▶ [EXERCISE DATA]:
──────────────────────────────

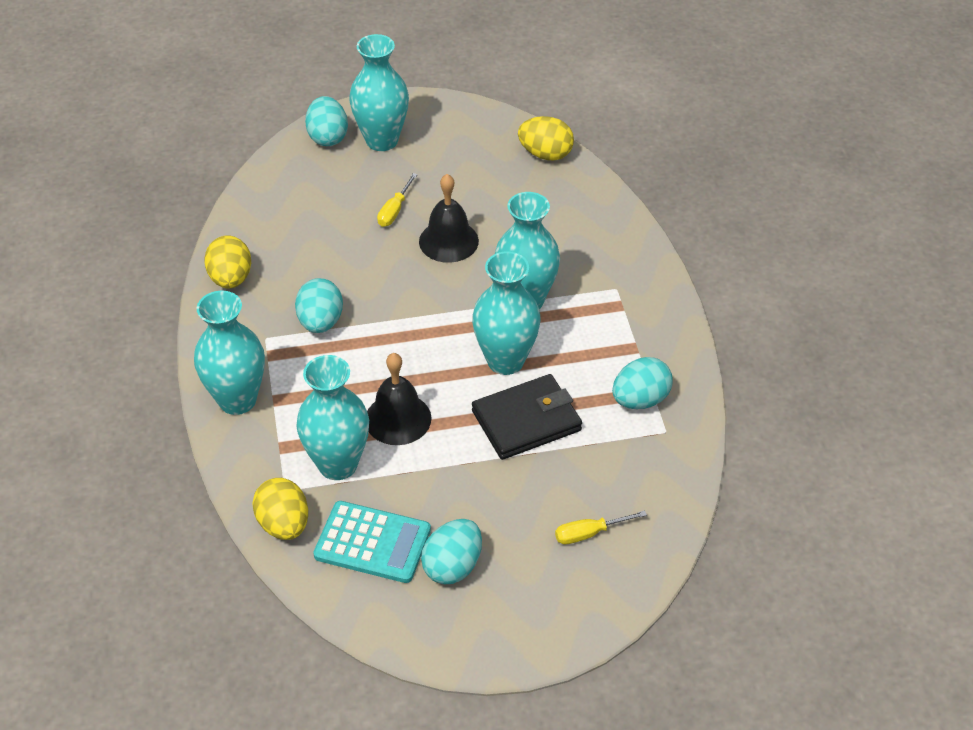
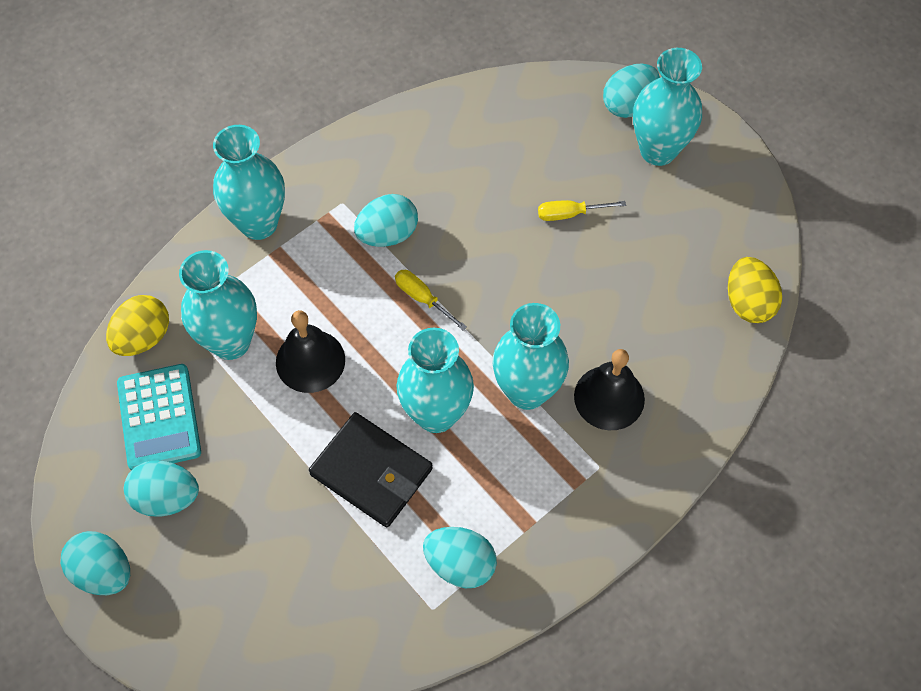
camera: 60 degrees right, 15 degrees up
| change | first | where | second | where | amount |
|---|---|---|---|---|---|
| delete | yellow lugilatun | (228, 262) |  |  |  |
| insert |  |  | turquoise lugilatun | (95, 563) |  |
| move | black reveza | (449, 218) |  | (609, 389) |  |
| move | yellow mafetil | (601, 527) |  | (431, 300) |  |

──────────────────────────────

▶ [EXERCISE GOAL]: Repeat every record above exactly, but leave out any pictures.

▶ [EXERCISE RESPONSE]:
camera: 60 degrees right, 15 degrees up
| change | first | where | second | where | amount |
|---|---|---|---|---|---|
| delete | yellow lugilatun | (228, 262) |  |  |  |
| insert |  |  | turquoise lugilatun | (95, 563) |  |
| move | black reveza | (449, 218) |  | (609, 389) |  |
| move | yellow mafetil | (601, 527) |  | (431, 300) |  |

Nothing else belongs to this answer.